§ Source records:

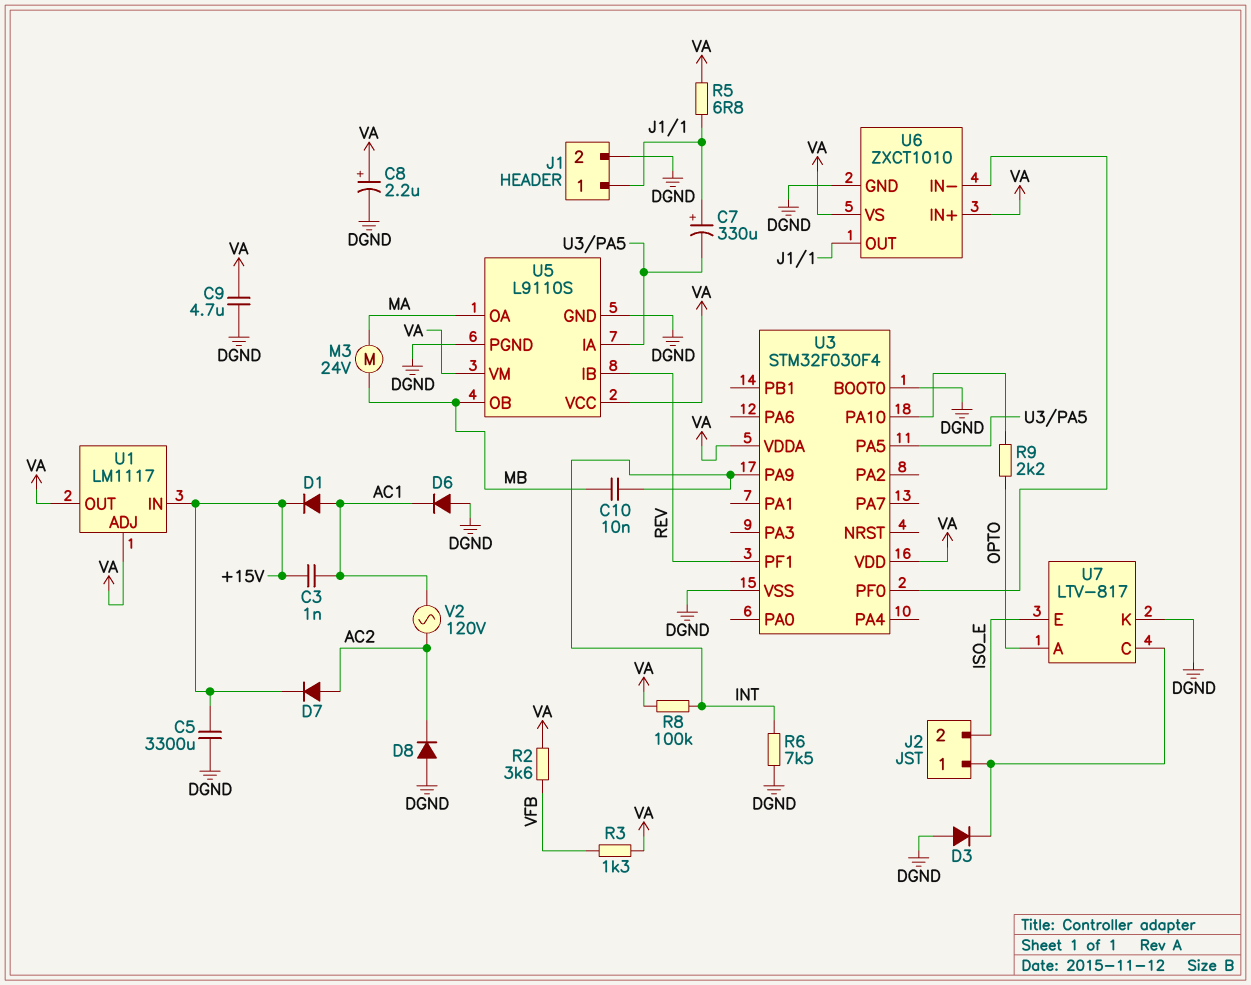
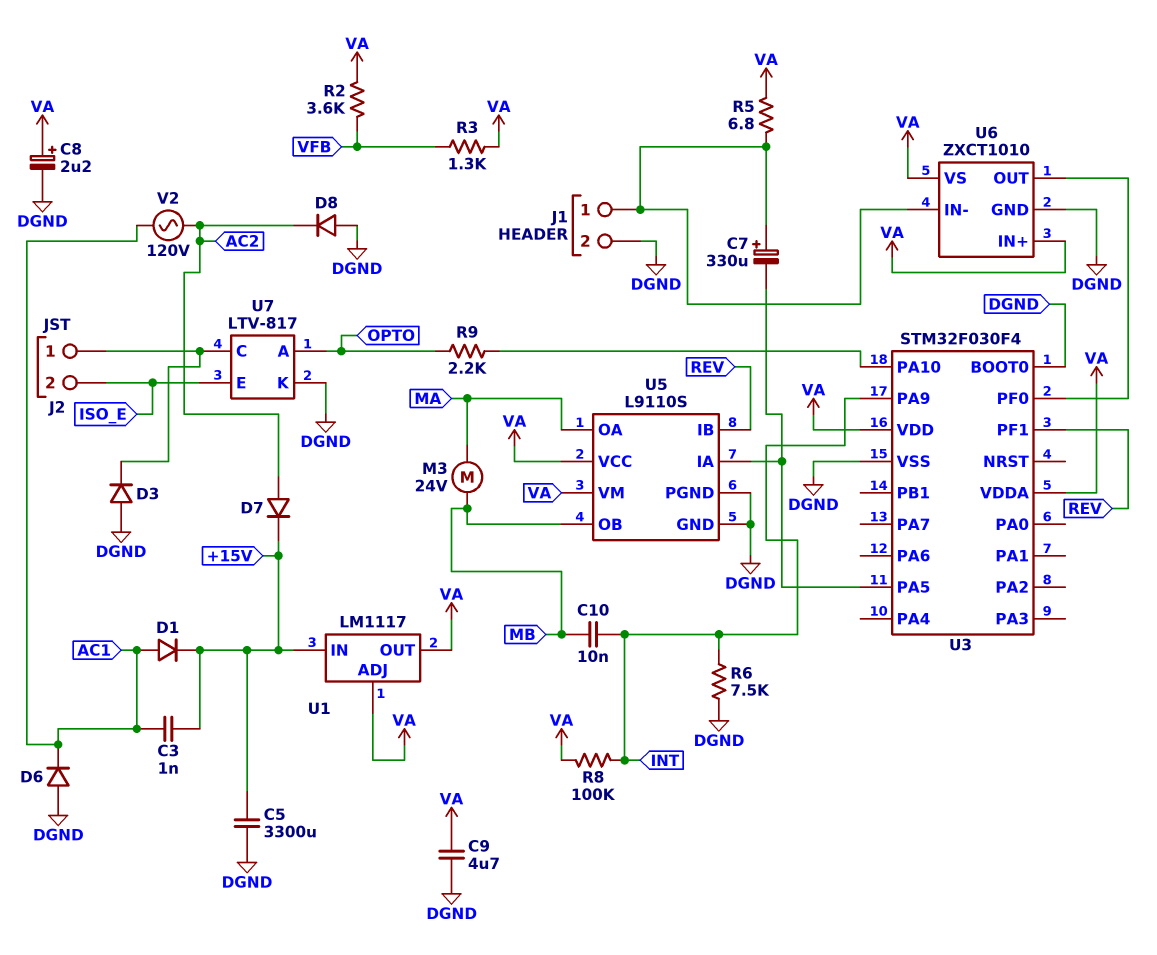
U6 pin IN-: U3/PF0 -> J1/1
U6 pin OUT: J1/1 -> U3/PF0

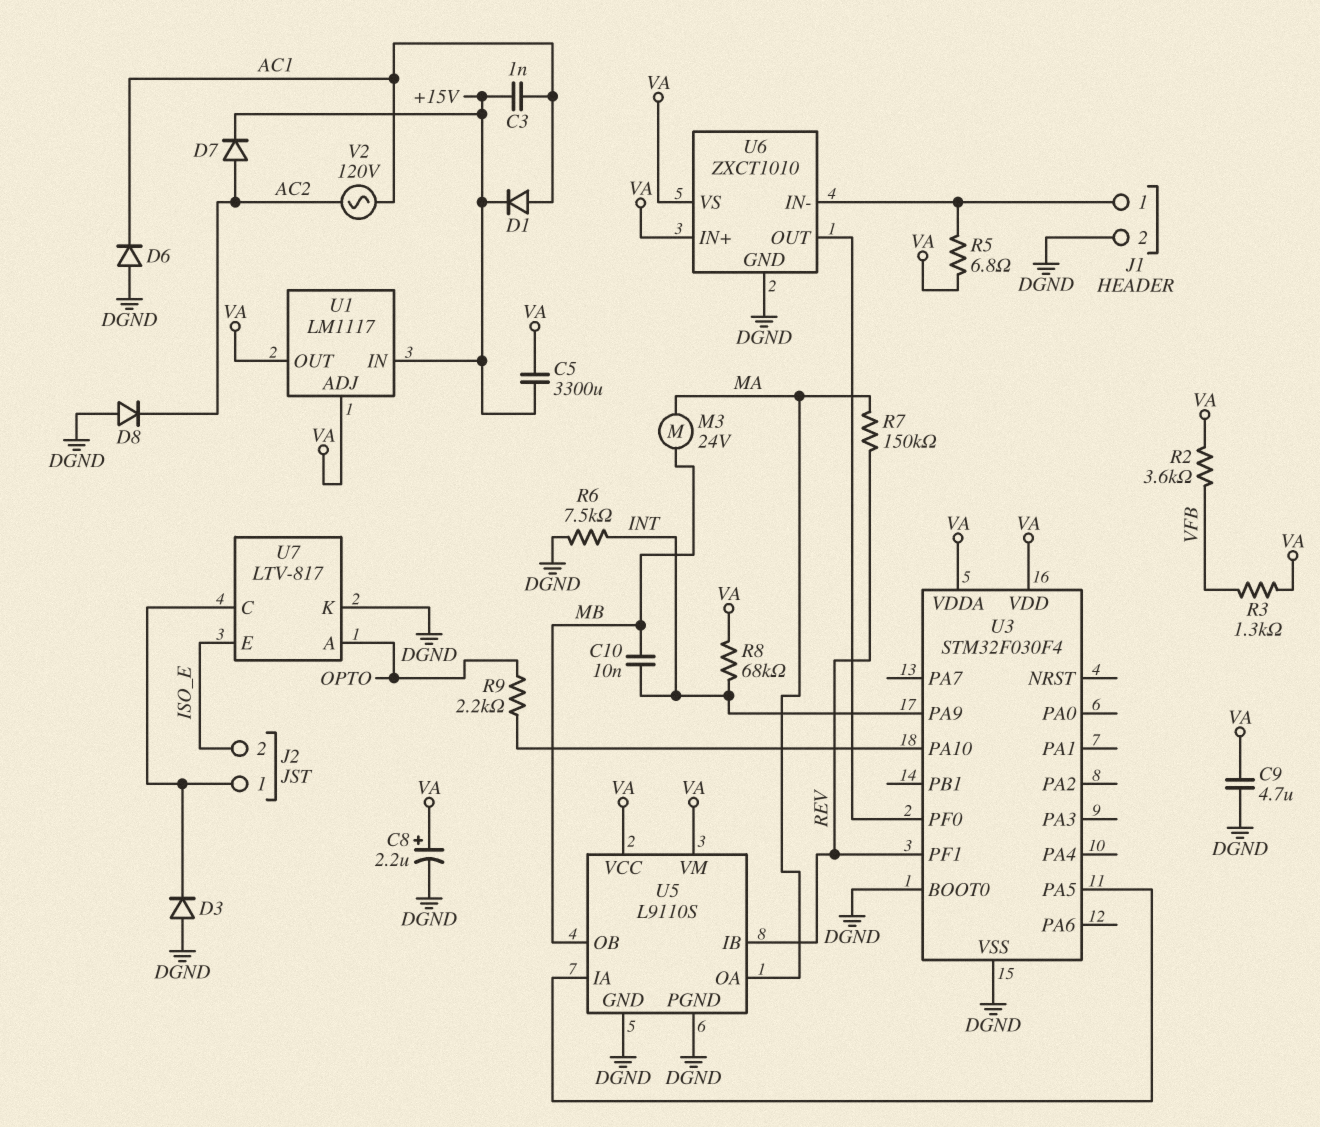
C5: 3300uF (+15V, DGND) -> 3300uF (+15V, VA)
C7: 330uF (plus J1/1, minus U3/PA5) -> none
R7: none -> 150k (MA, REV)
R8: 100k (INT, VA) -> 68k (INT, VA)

---

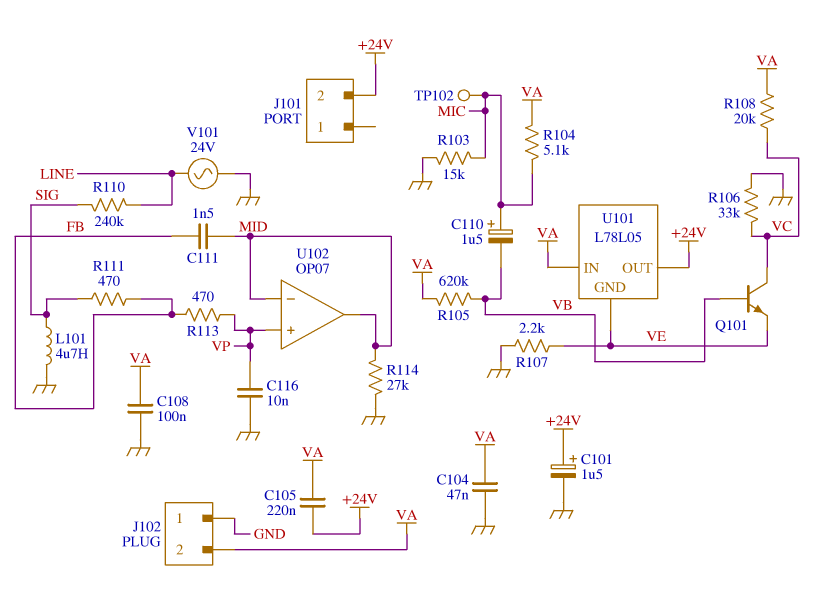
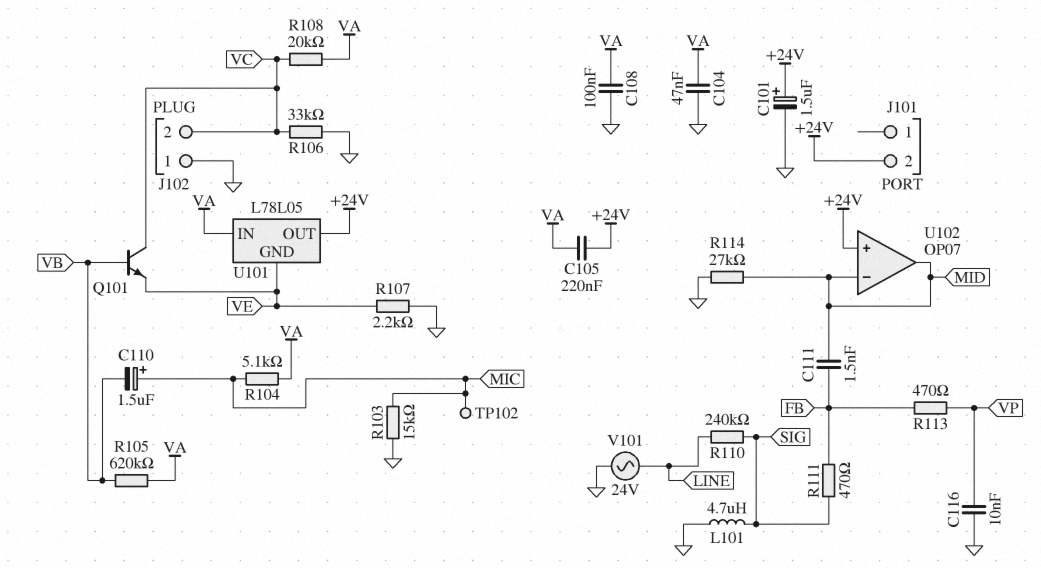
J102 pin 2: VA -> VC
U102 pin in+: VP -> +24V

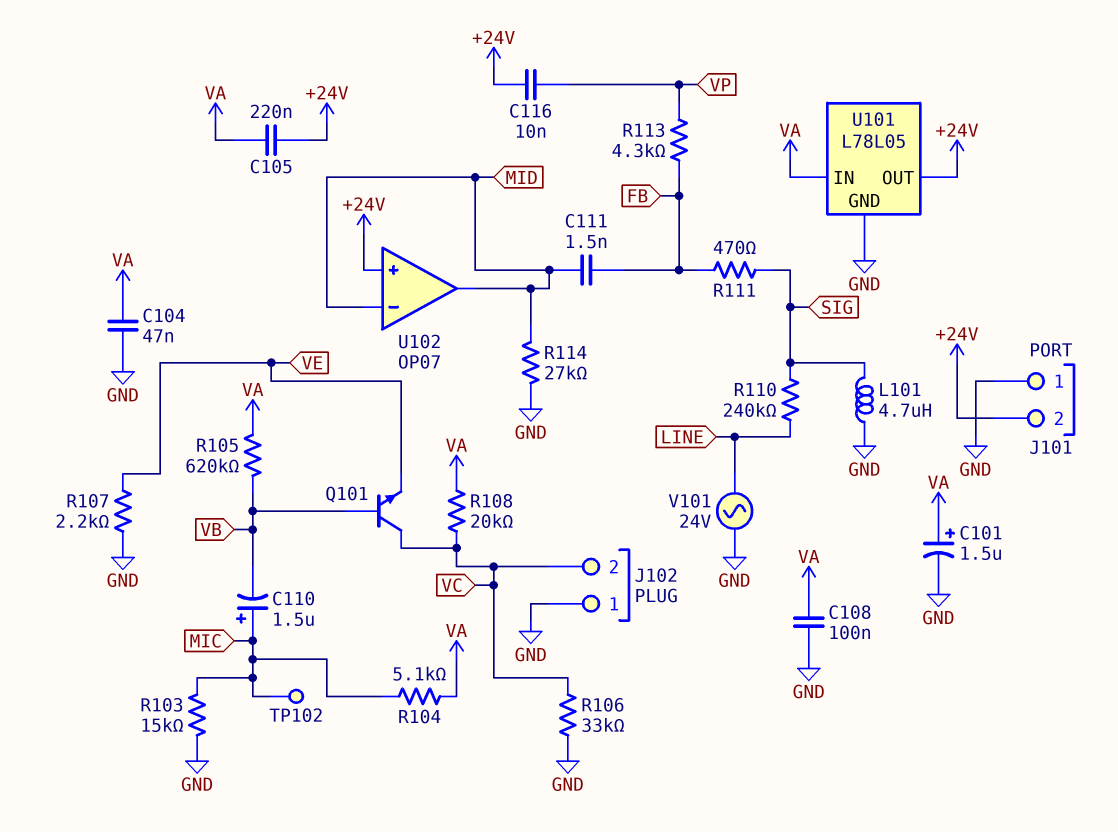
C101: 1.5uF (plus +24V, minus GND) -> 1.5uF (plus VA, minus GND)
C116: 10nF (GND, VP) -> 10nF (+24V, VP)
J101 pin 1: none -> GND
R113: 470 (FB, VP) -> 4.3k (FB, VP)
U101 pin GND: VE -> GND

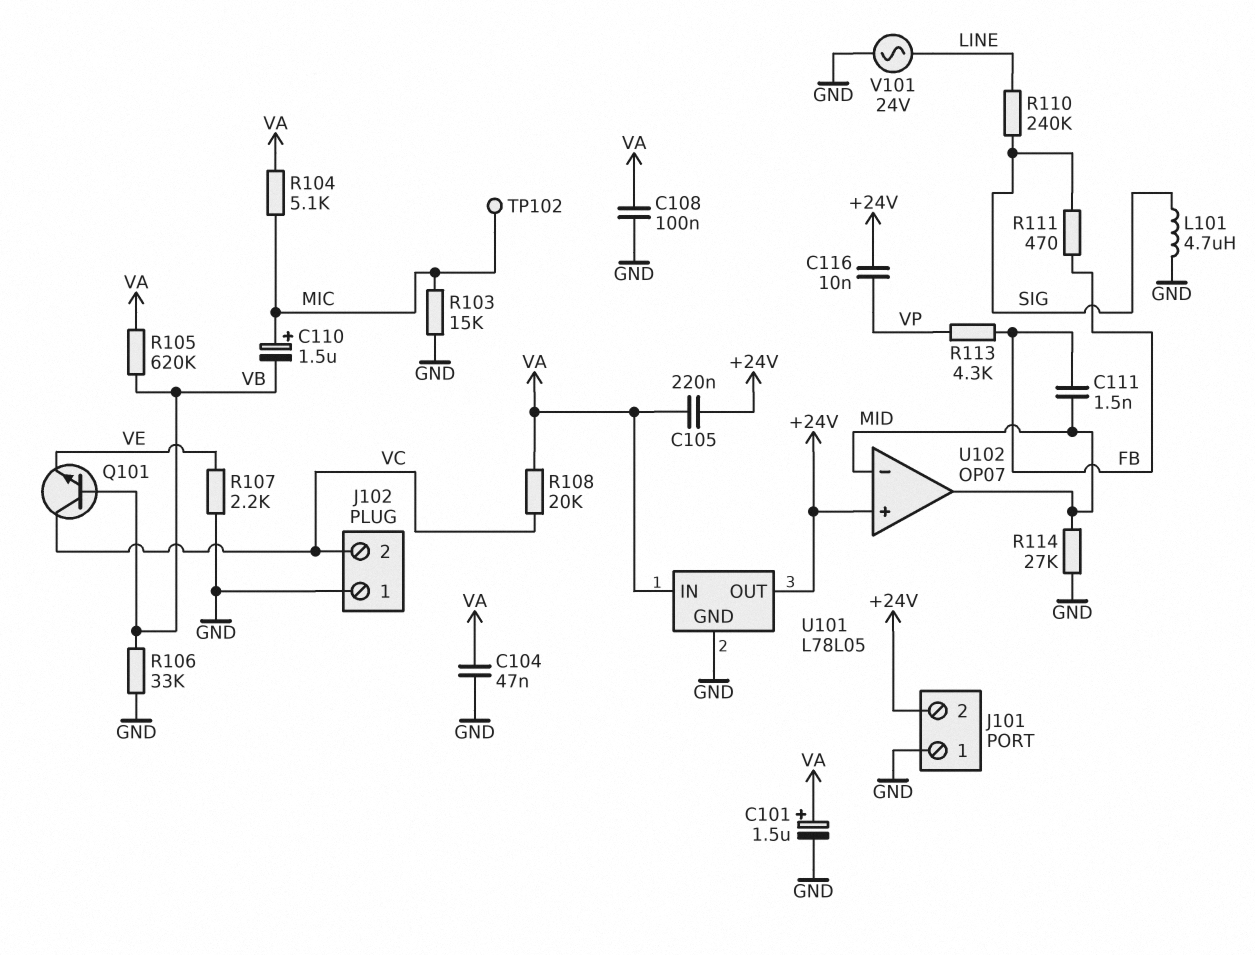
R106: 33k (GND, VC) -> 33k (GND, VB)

---

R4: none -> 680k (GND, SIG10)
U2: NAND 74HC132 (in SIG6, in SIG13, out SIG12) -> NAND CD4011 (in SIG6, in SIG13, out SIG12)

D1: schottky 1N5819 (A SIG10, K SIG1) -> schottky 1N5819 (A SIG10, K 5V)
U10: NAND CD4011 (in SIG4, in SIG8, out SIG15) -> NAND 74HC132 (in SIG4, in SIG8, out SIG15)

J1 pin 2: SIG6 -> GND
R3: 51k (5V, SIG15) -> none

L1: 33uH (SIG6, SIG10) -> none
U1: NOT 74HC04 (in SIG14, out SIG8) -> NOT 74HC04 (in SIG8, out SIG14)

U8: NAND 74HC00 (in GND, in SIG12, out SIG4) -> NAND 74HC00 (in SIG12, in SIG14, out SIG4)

§ Required work: Word for word, retype the lines in the entries above that run from the one with "J102 pin 2: VA -> VC" through the one with "R106: 33k (GND, VC) -> 33k (GND, VB)". Both ends count; pictures do not.

§ Result for this task:
J102 pin 2: VA -> VC
U102 pin in+: VP -> +24V

C101: 1.5uF (plus +24V, minus GND) -> 1.5uF (plus VA, minus GND)
C116: 10nF (GND, VP) -> 10nF (+24V, VP)
J101 pin 1: none -> GND
R113: 470 (FB, VP) -> 4.3k (FB, VP)
U101 pin GND: VE -> GND

R106: 33k (GND, VC) -> 33k (GND, VB)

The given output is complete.